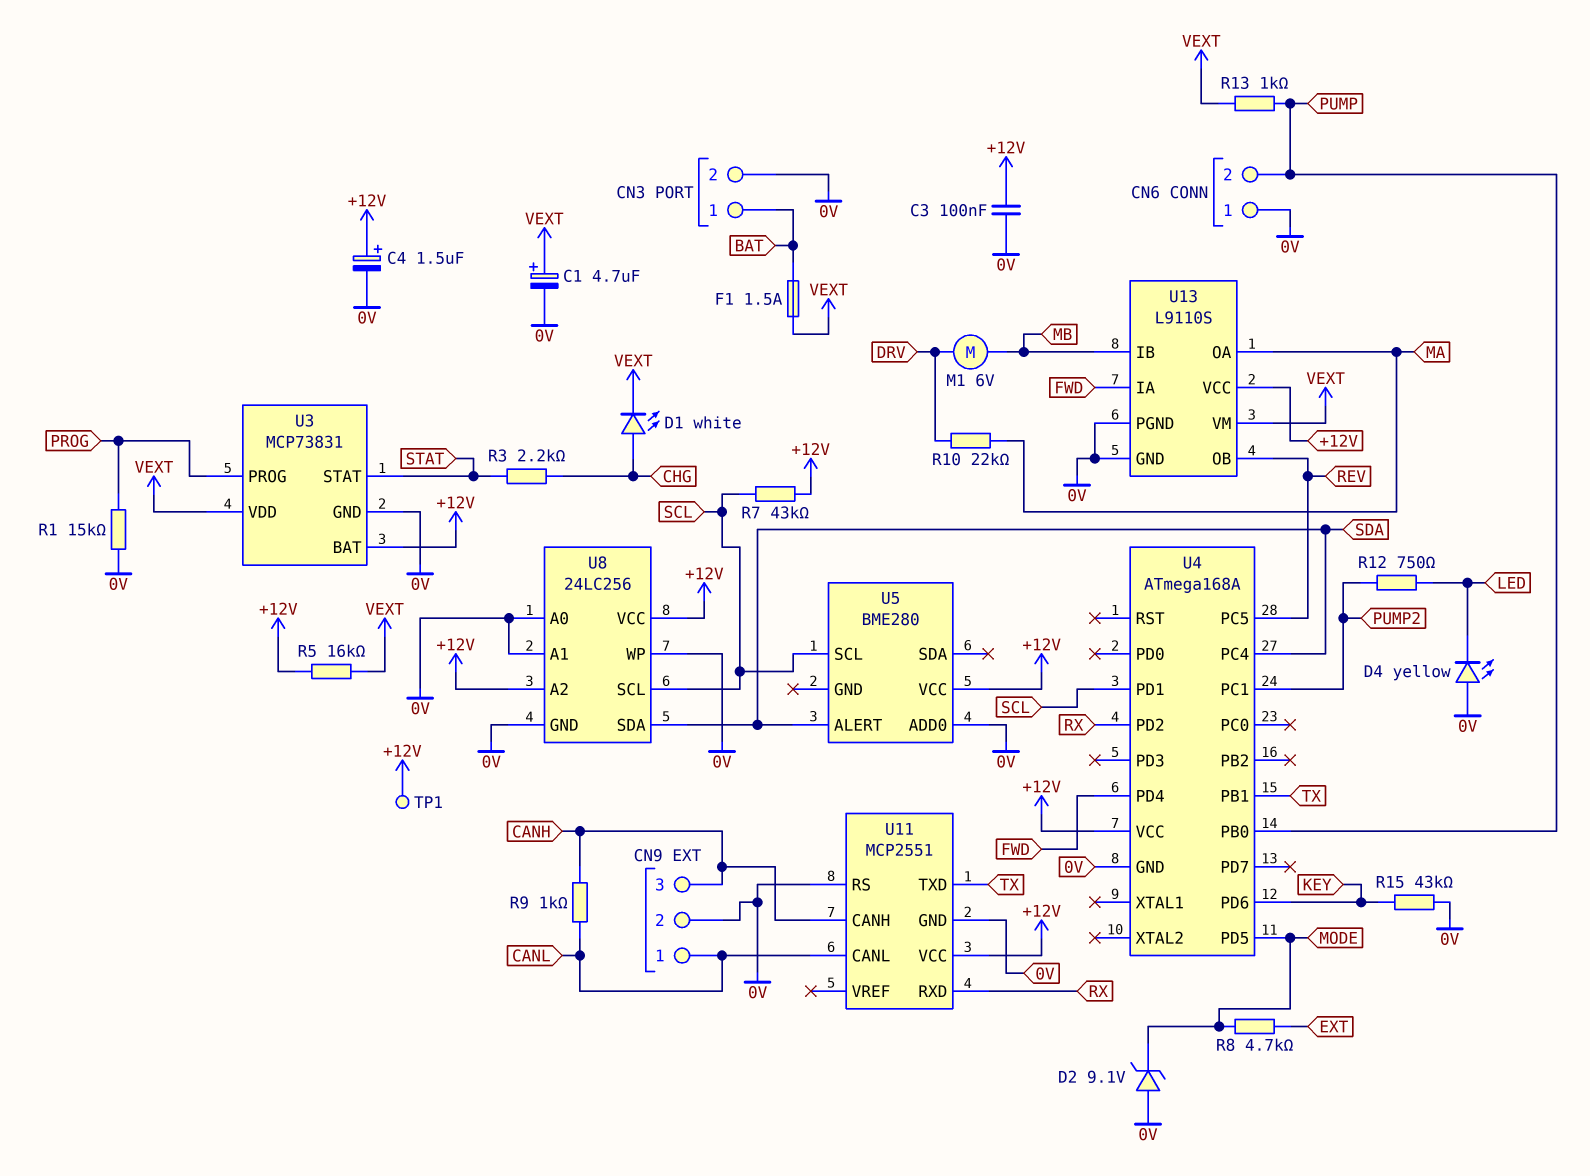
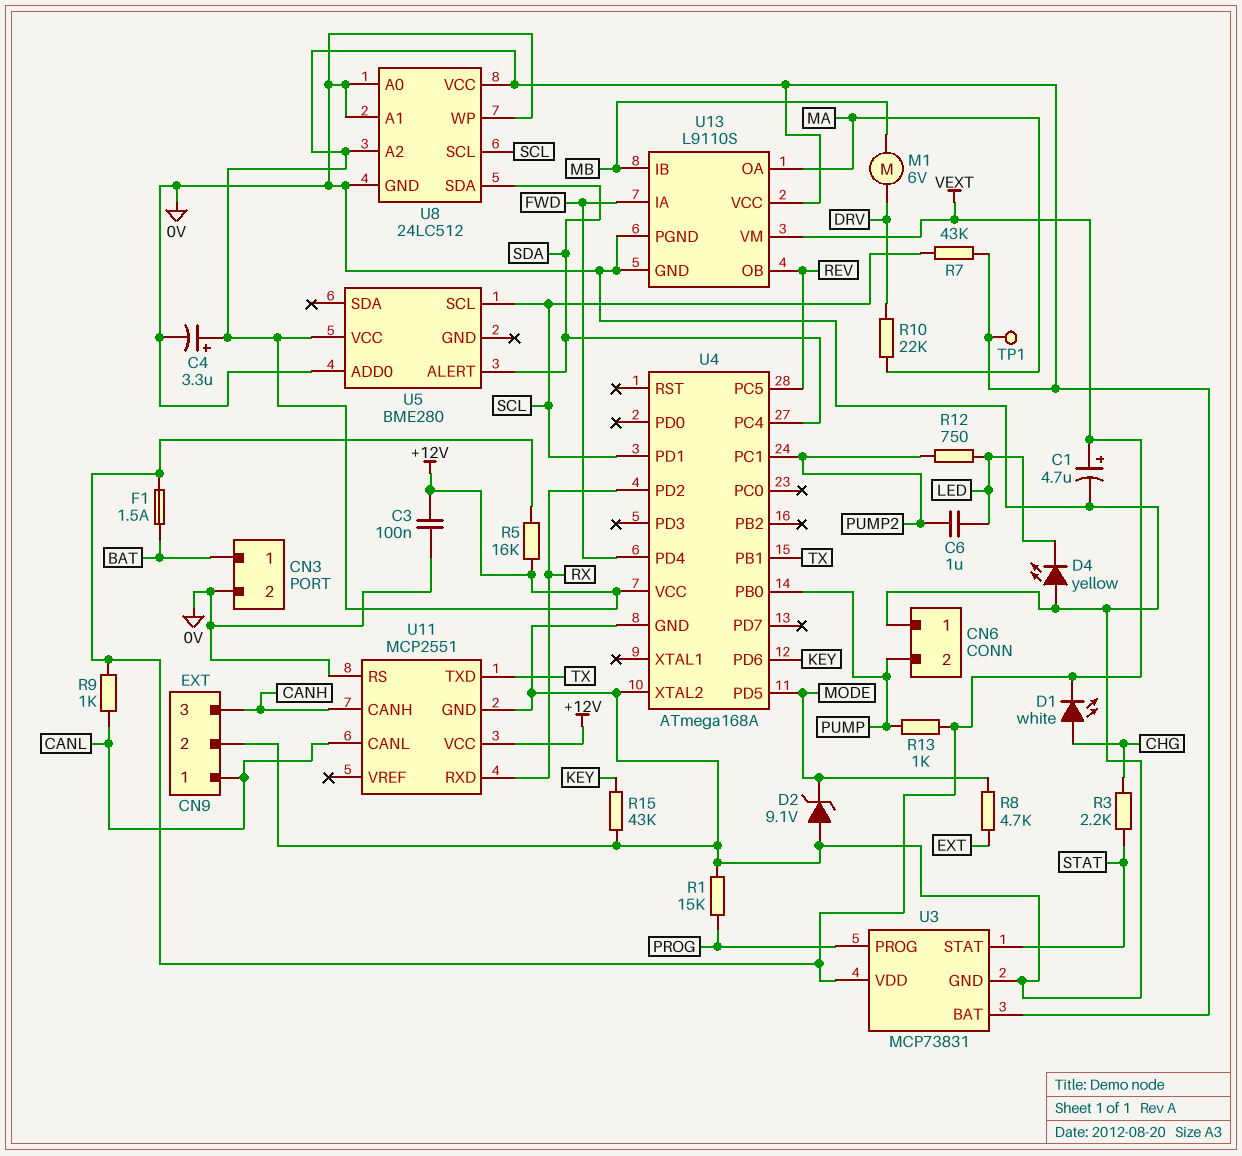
C4: 1.5uF (plus +12V, minus 0V) -> 3.3uF (plus +12V, minus 0V)
C6: none -> 1uF (LED, PUMP2)
R9: 1k (CANH, CANL) -> 1k (CANL, VEXT)
U4 pin XTAL2: none -> 0V
U8: 24LC256 -> 24LC512

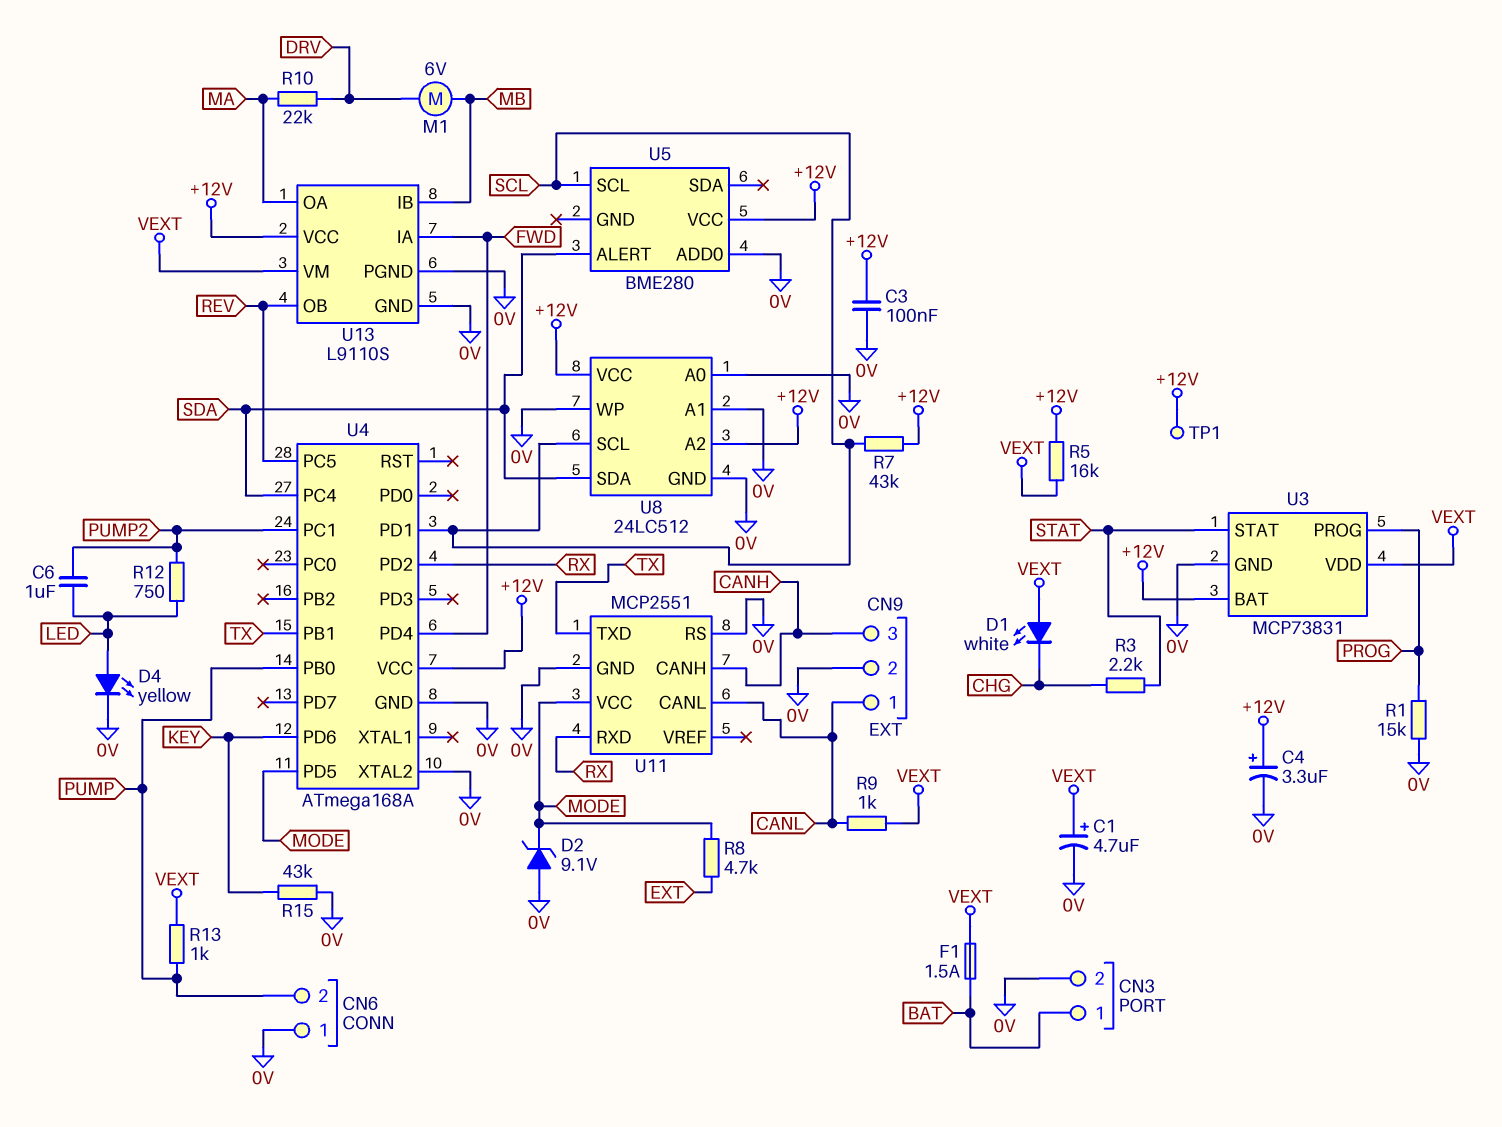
D1: LED white (A CHG, K VEXT) -> LED white (A VEXT, K CHG)
D4: LED yellow (A 0V, K LED) -> LED yellow (A LED, K 0V)
U11 pin VCC: +12V -> MODE

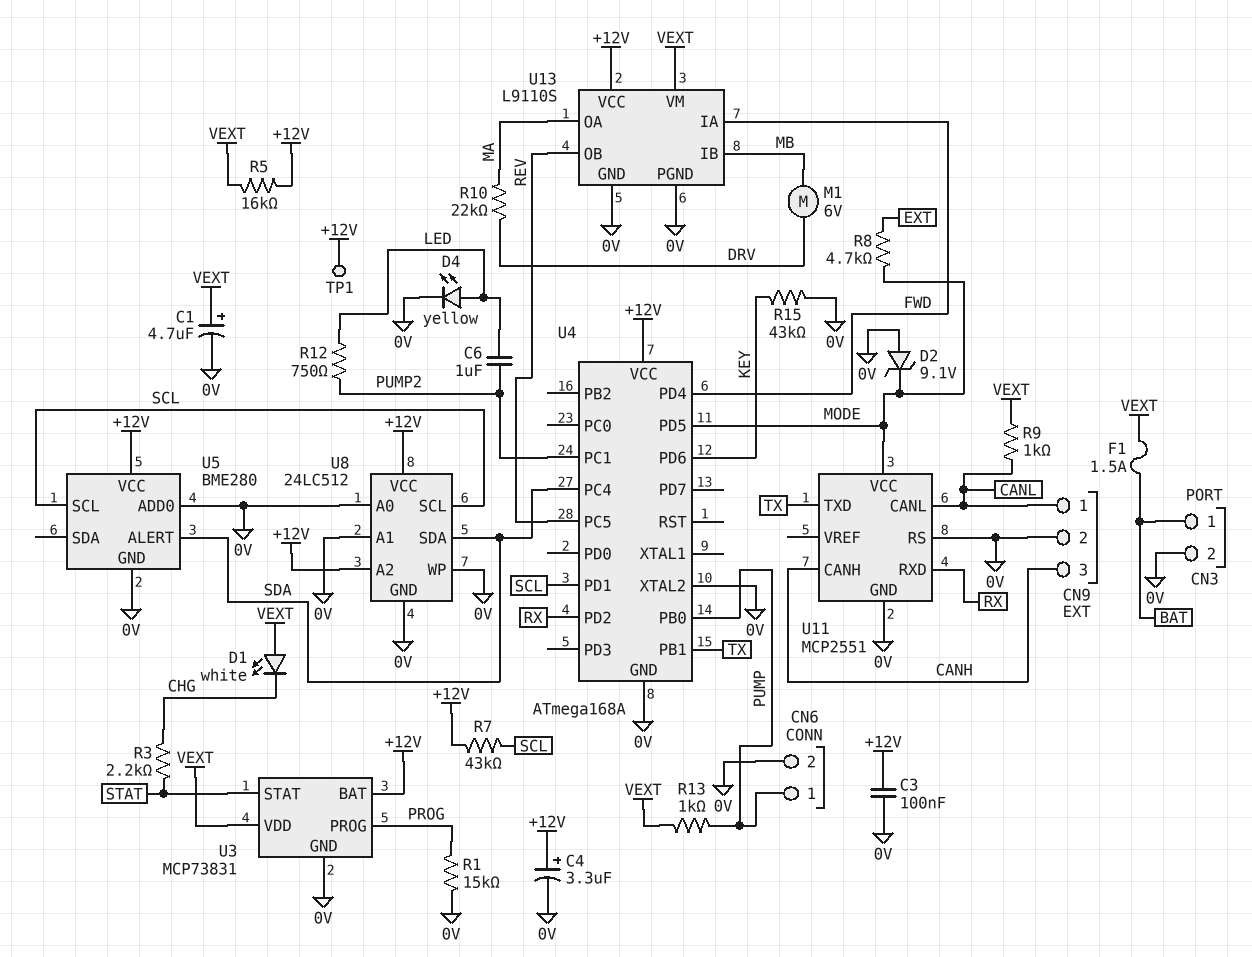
CN6 pin 1: 0V -> PUMP
CN6 pin 2: PUMP -> 0V
U5 pin GND: none -> 0V

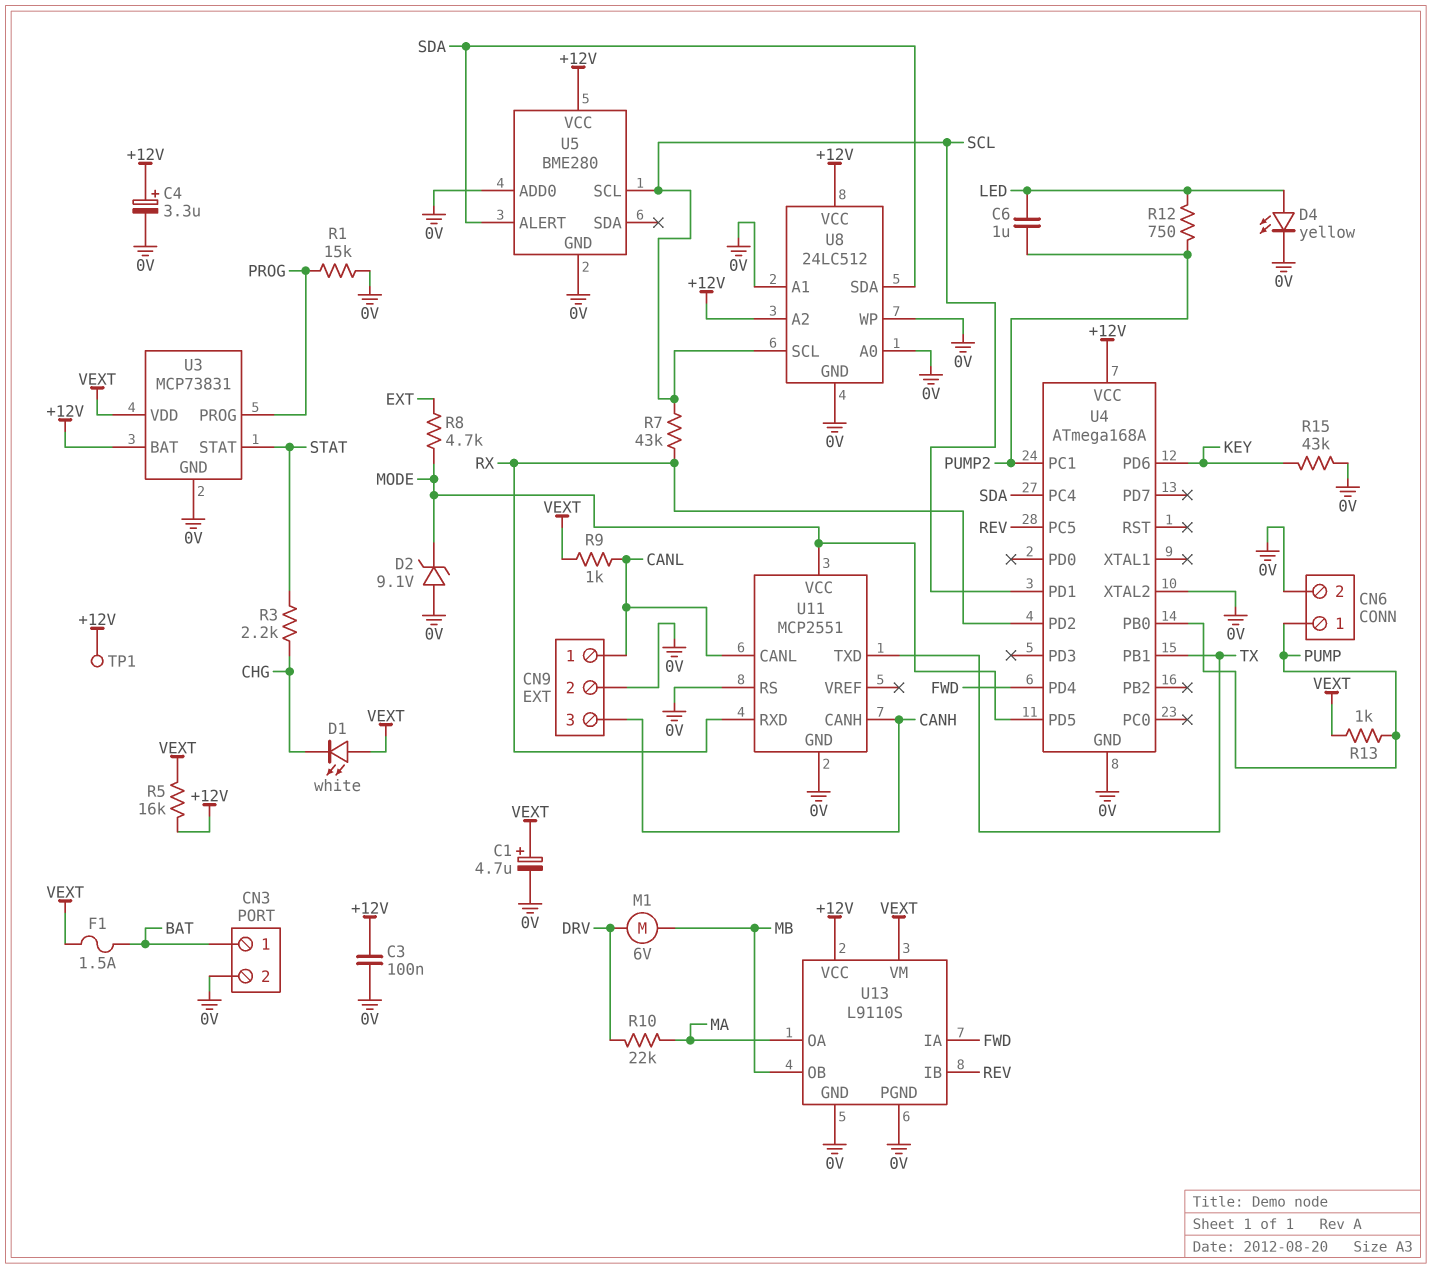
R7: 43k (+12V, SCL) -> 43k (RX, SCL)
U13 pin IB: MB -> REV
U13 pin OB: REV -> MB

PROBLEM REQUIREMENTS -
Would you please print the entries once more, word for word, minus the pictures?

ANSWER SECTION -
C4: 1.5uF (plus +12V, minus 0V) -> 3.3uF (plus +12V, minus 0V)
C6: none -> 1uF (LED, PUMP2)
R9: 1k (CANH, CANL) -> 1k (CANL, VEXT)
U4 pin XTAL2: none -> 0V
U8: 24LC256 -> 24LC512

D1: LED white (A CHG, K VEXT) -> LED white (A VEXT, K CHG)
D4: LED yellow (A 0V, K LED) -> LED yellow (A LED, K 0V)
U11 pin VCC: +12V -> MODE

CN6 pin 1: 0V -> PUMP
CN6 pin 2: PUMP -> 0V
U5 pin GND: none -> 0V

R7: 43k (+12V, SCL) -> 43k (RX, SCL)
U13 pin IB: MB -> REV
U13 pin OB: REV -> MB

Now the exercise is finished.